• **Work task**:
Please reproduce the entries below exactly, starting at the first line and ending with the line that holds "The Herz/rot moved".
Start of Entries provided
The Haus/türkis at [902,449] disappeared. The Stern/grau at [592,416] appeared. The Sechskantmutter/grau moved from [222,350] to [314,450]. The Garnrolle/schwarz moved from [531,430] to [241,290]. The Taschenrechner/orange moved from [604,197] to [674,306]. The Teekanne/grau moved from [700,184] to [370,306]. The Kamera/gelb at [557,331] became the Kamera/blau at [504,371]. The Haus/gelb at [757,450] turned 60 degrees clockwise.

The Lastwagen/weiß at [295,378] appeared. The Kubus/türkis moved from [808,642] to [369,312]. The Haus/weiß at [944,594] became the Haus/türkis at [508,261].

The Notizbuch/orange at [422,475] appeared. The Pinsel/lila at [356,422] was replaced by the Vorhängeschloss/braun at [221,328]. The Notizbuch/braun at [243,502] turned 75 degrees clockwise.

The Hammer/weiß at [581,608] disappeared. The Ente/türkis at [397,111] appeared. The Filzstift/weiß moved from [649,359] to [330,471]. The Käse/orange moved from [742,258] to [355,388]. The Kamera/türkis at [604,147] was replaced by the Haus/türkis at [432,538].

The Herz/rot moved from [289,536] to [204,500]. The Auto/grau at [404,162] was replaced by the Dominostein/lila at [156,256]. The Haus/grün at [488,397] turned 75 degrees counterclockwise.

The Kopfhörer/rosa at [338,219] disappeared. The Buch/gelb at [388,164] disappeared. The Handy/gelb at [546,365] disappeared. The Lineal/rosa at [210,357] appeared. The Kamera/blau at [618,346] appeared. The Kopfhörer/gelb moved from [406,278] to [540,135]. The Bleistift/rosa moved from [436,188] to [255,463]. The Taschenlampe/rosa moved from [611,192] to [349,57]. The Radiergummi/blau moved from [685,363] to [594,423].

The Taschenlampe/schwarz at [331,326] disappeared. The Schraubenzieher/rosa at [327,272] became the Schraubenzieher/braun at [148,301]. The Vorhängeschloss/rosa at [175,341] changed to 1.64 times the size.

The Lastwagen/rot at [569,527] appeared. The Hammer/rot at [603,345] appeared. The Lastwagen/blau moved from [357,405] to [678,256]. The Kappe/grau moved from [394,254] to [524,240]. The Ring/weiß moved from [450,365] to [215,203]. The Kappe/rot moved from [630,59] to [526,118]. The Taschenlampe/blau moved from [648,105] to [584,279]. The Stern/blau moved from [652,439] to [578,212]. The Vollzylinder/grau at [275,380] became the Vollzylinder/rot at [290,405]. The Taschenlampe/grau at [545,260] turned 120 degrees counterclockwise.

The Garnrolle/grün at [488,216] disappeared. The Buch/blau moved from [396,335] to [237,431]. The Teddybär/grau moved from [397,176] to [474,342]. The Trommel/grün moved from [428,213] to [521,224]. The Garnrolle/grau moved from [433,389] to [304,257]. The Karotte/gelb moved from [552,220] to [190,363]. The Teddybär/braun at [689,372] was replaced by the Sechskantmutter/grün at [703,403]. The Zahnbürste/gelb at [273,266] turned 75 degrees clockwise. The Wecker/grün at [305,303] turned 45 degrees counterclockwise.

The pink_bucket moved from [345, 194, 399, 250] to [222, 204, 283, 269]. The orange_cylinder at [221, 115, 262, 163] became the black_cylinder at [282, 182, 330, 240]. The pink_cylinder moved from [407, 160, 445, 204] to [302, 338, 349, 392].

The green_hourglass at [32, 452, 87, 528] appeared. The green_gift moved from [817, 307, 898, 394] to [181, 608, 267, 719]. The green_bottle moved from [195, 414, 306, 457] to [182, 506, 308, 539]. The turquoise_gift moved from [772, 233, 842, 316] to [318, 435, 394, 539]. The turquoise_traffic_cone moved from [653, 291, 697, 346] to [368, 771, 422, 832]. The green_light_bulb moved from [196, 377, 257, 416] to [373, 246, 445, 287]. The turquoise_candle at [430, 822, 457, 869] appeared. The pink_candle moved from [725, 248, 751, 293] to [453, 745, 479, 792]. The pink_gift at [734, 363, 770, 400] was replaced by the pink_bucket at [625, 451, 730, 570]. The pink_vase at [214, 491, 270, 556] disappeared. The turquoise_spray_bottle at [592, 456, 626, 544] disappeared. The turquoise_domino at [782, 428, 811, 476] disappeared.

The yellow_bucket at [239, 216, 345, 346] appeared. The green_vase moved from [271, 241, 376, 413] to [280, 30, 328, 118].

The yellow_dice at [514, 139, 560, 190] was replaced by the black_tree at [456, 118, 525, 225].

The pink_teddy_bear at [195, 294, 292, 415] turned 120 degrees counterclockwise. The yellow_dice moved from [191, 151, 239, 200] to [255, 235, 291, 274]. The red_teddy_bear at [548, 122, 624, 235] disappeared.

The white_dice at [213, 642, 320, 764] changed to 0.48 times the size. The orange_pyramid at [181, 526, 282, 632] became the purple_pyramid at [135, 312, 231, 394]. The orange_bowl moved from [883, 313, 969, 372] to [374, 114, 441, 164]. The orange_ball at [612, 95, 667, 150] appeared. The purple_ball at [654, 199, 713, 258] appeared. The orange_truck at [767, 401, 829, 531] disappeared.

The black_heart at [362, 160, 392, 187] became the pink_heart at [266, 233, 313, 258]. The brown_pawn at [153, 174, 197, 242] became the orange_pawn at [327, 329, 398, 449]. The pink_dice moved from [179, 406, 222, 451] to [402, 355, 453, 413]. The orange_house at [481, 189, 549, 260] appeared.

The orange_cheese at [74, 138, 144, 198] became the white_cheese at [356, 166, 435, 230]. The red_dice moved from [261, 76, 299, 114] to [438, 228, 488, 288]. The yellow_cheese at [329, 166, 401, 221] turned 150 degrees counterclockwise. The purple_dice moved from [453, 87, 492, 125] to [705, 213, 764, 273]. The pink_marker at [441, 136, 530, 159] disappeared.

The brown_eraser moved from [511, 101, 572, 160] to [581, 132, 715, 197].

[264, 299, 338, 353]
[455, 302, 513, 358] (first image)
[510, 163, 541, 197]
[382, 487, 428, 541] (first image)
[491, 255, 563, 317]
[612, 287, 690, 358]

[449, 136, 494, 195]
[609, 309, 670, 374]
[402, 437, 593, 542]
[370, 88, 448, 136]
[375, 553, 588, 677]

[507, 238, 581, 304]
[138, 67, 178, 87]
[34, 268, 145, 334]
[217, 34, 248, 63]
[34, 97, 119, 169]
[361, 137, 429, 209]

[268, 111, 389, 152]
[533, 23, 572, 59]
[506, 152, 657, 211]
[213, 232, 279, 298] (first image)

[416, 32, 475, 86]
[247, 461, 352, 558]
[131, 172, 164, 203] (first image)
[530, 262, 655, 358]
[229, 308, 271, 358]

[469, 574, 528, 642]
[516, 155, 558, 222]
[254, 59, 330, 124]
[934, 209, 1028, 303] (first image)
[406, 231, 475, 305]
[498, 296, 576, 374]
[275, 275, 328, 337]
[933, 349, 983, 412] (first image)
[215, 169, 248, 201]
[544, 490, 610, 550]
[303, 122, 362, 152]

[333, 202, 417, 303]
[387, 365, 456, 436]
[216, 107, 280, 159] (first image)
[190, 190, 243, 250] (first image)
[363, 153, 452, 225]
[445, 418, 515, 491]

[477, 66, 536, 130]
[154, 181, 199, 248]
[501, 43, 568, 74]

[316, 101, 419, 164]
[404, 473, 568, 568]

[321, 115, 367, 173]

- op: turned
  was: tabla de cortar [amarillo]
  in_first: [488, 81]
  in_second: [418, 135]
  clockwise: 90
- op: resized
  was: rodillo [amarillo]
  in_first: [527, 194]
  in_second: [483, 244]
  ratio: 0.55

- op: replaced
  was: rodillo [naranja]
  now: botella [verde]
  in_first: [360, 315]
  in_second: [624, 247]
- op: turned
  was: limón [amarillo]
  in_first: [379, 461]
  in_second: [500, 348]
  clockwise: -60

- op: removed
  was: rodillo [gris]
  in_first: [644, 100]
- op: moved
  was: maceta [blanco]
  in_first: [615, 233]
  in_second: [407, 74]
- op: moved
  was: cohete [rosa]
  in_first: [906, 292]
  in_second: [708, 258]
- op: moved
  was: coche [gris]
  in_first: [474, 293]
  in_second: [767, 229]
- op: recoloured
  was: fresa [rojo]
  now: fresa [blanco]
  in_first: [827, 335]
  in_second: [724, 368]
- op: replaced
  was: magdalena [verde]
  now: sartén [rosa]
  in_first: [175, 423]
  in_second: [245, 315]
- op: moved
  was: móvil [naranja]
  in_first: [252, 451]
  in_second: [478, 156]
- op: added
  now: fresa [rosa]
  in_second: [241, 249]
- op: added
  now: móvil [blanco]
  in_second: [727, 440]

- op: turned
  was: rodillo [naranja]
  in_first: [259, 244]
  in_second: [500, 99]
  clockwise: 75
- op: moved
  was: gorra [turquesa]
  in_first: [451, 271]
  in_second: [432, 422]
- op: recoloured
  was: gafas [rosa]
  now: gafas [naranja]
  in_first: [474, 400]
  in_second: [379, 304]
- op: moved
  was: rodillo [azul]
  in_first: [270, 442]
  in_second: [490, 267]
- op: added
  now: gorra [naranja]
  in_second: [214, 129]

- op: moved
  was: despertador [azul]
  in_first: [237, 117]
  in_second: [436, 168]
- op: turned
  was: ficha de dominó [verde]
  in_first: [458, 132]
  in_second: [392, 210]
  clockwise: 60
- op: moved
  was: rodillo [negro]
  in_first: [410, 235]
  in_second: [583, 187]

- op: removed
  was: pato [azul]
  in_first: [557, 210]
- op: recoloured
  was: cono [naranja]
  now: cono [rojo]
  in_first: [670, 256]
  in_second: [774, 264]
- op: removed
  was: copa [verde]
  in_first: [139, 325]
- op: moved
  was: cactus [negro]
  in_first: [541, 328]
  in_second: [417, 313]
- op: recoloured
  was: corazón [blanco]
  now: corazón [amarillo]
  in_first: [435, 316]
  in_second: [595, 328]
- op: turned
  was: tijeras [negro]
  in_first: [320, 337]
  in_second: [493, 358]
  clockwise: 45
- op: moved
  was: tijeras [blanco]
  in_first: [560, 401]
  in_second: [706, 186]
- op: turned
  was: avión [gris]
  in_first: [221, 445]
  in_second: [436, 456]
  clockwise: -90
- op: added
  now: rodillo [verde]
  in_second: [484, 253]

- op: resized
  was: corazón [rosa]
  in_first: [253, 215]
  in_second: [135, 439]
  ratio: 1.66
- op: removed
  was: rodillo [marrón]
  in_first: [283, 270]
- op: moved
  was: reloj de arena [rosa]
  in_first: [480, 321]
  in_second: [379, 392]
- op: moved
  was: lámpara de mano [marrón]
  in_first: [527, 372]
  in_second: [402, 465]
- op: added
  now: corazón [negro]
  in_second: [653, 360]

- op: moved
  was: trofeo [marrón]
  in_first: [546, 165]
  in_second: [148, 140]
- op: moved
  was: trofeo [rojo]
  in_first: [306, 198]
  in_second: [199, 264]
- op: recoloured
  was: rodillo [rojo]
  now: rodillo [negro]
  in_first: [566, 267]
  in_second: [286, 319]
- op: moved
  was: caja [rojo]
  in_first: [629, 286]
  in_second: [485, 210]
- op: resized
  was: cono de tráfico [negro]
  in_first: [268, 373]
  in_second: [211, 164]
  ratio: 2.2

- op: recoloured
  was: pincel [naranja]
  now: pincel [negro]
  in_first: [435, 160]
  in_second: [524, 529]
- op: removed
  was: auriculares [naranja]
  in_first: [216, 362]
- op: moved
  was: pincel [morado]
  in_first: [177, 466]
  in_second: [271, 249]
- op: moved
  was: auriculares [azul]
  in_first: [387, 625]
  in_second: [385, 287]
End of Entries provided
• **Answer to this exercise**:
The Haus/türkis at [902,449] disappeared. The Stern/grau at [592,416] appeared. The Sechskantmutter/grau moved from [222,350] to [314,450]. The Garnrolle/schwarz moved from [531,430] to [241,290]. The Taschenrechner/orange moved from [604,197] to [674,306]. The Teekanne/grau moved from [700,184] to [370,306]. The Kamera/gelb at [557,331] became the Kamera/blau at [504,371]. The Haus/gelb at [757,450] turned 60 degrees clockwise.

The Lastwagen/weiß at [295,378] appeared. The Kubus/türkis moved from [808,642] to [369,312]. The Haus/weiß at [944,594] became the Haus/türkis at [508,261].

The Notizbuch/orange at [422,475] appeared. The Pinsel/lila at [356,422] was replaced by the Vorhängeschloss/braun at [221,328]. The Notizbuch/braun at [243,502] turned 75 degrees clockwise.

The Hammer/weiß at [581,608] disappeared. The Ente/türkis at [397,111] appeared. The Filzstift/weiß moved from [649,359] to [330,471]. The Käse/orange moved from [742,258] to [355,388]. The Kamera/türkis at [604,147] was replaced by the Haus/türkis at [432,538].

The Herz/rot moved from [289,536] to [204,500]. The Auto/grau at [404,162] was replaced by the Dominostein/lila at [156,256]. The Haus/grün at [488,397] turned 75 degrees counterclockwise.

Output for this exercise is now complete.